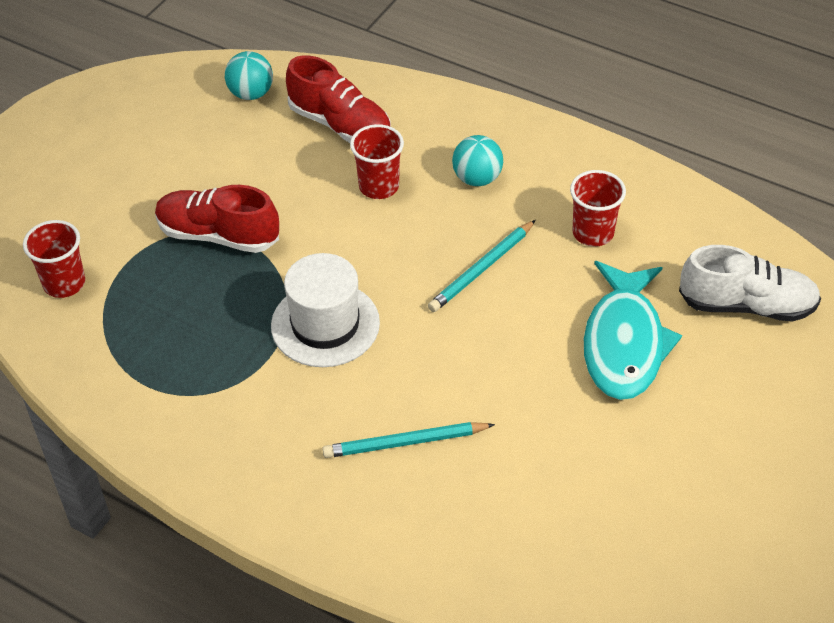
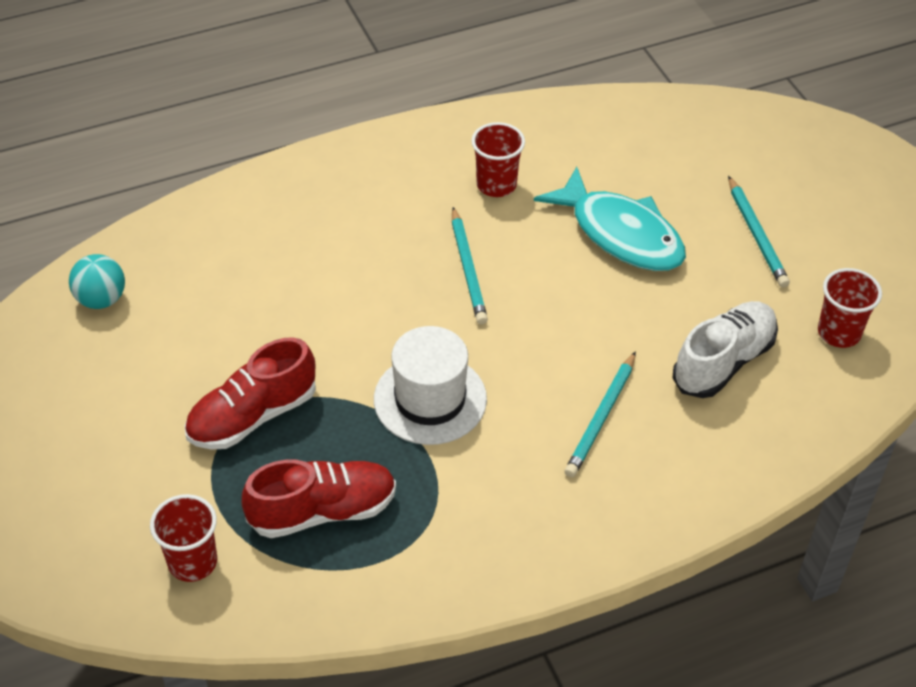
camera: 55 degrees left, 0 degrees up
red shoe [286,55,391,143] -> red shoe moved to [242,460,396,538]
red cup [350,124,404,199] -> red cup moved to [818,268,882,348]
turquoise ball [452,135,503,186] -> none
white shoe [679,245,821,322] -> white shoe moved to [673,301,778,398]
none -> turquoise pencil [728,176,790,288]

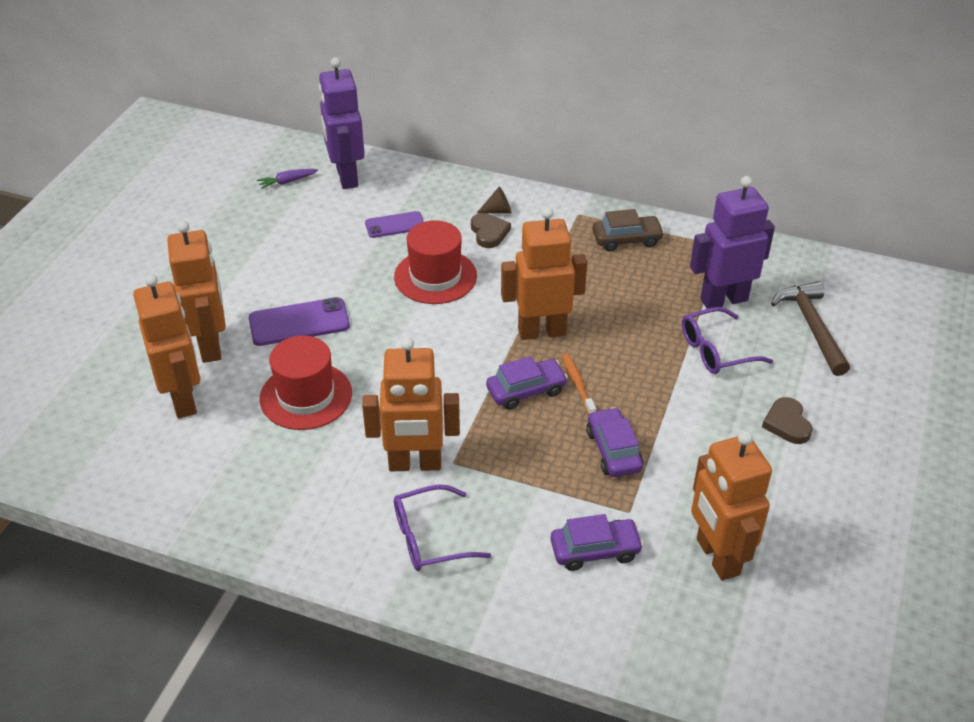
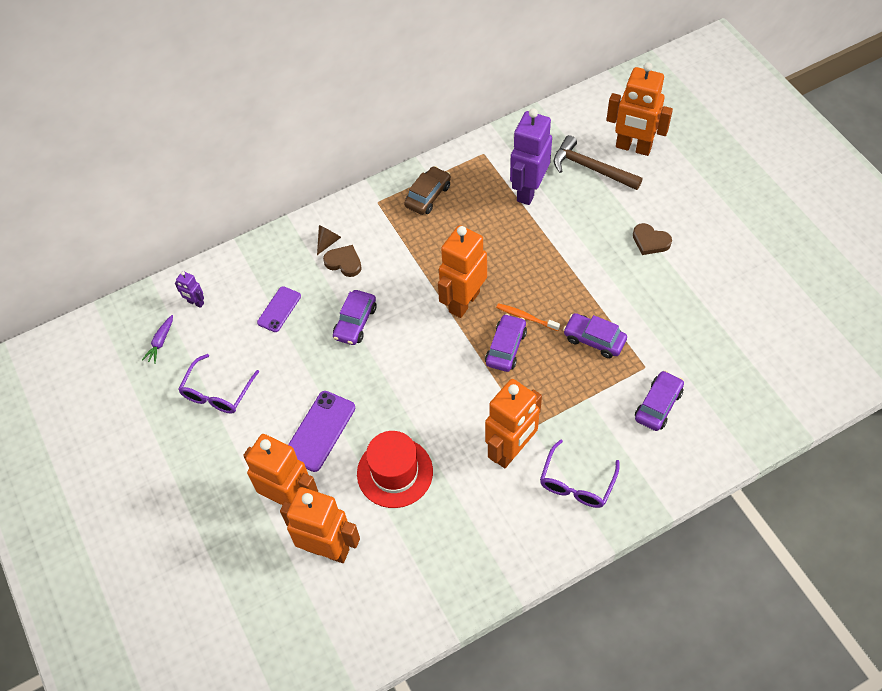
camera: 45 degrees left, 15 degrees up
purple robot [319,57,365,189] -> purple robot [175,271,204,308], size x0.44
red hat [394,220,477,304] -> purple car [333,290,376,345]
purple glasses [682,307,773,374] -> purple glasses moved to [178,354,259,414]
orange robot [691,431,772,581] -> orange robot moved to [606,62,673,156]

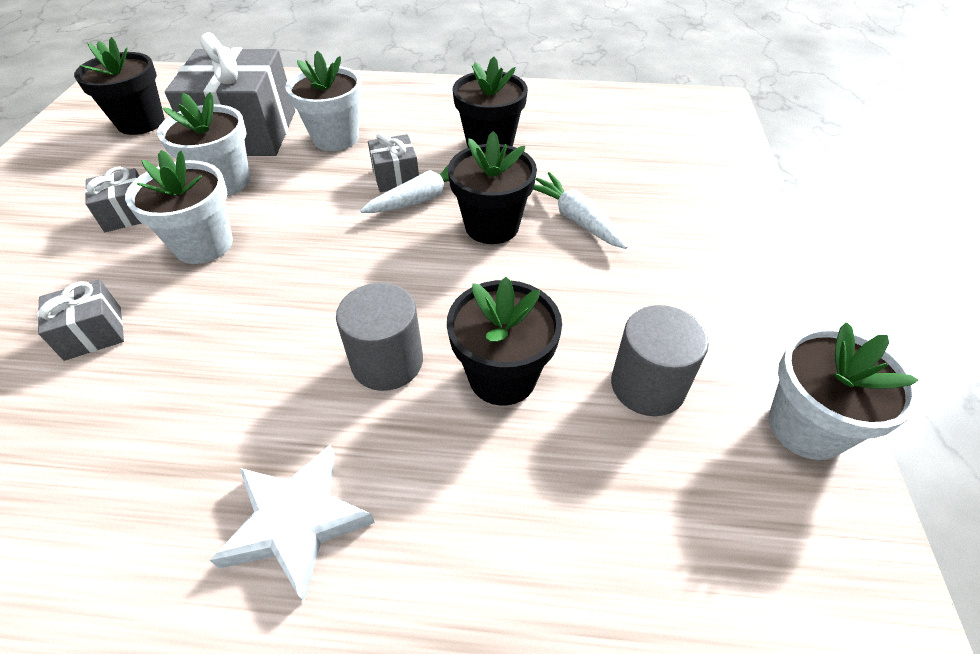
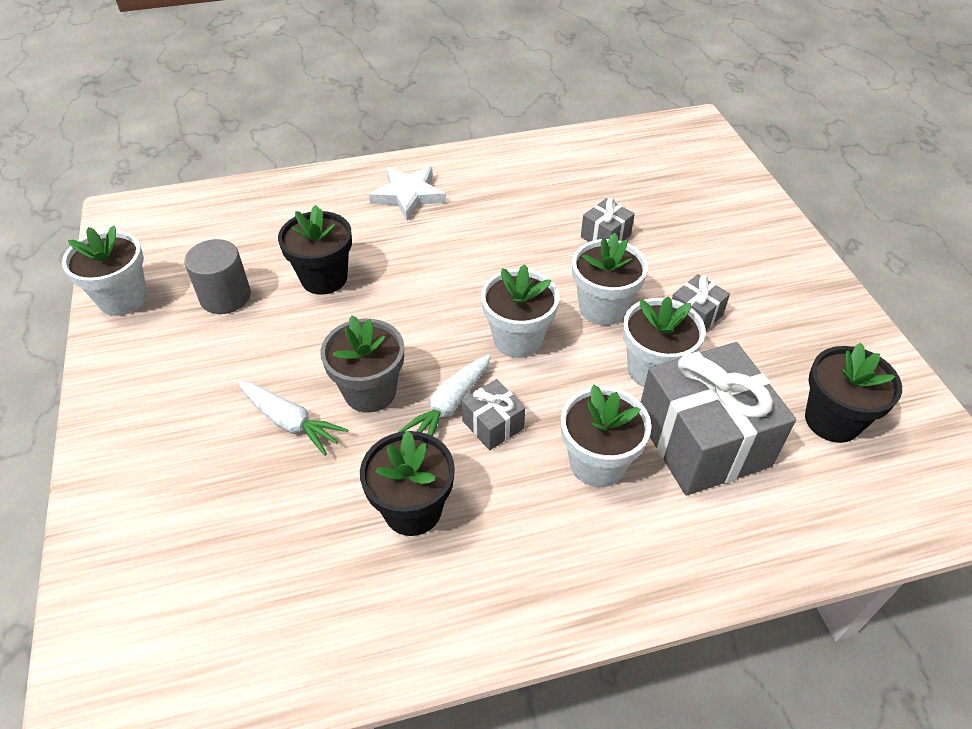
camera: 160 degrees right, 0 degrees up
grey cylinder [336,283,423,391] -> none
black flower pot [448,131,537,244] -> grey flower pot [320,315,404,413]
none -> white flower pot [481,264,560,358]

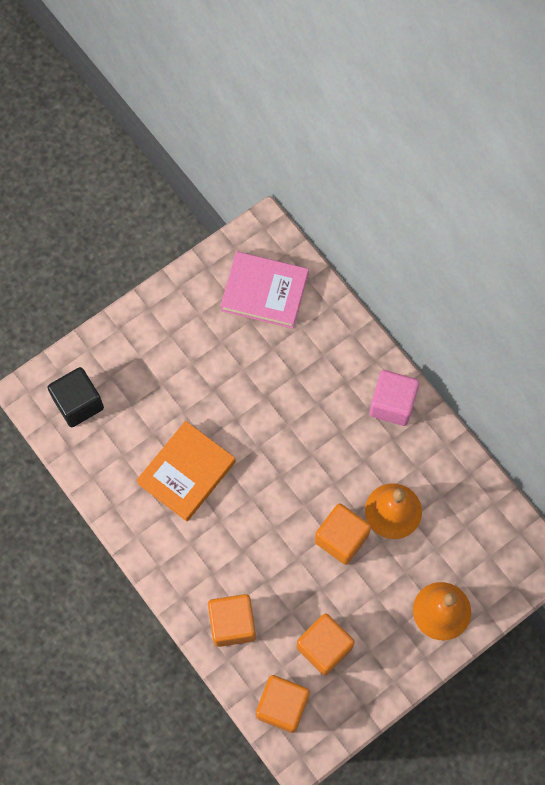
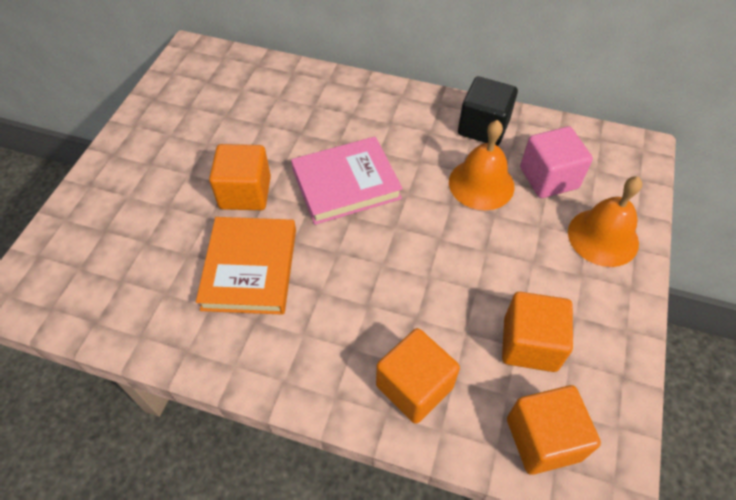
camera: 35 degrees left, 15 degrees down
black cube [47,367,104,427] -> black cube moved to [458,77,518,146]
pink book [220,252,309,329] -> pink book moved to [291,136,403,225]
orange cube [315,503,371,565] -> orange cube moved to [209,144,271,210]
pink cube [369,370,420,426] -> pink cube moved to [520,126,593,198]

Try it – Although the records above contain pictures, only their text is to be repeated, exactly as given.

Your solution –
camera: 55 degrees left, 0 degrees up
red shoe [286,55,391,143] -> red shoe moved to [242,460,396,538]
red cup [350,124,404,199] -> red cup moved to [818,268,882,348]
turquoise ball [452,135,503,186] -> none
white shoe [679,245,821,322] -> white shoe moved to [673,301,778,398]
none -> turquoise pencil [728,176,790,288]

camera: 45 degrees left, 15 degrees up
purple robot [319,57,365,189] -> purple robot [175,271,204,308], size x0.44
red hat [394,220,477,304] -> purple car [333,290,376,345]
purple glasses [682,307,773,374] -> purple glasses moved to [178,354,259,414]
orange robot [691,431,772,581] -> orange robot moved to [606,62,673,156]

camera: 160 degrees right, 0 degrees up
grey cylinder [336,283,423,391] -> none
black flower pot [448,131,537,244] -> grey flower pot [320,315,404,413]
none -> white flower pot [481,264,560,358]

camera: 35 degrees left, 15 degrees down
black cube [47,367,104,427] -> black cube moved to [458,77,518,146]
pink book [220,252,309,329] -> pink book moved to [291,136,403,225]
orange cube [315,503,371,565] -> orange cube moved to [209,144,271,210]
pink cube [369,370,420,426] -> pink cube moved to [520,126,593,198]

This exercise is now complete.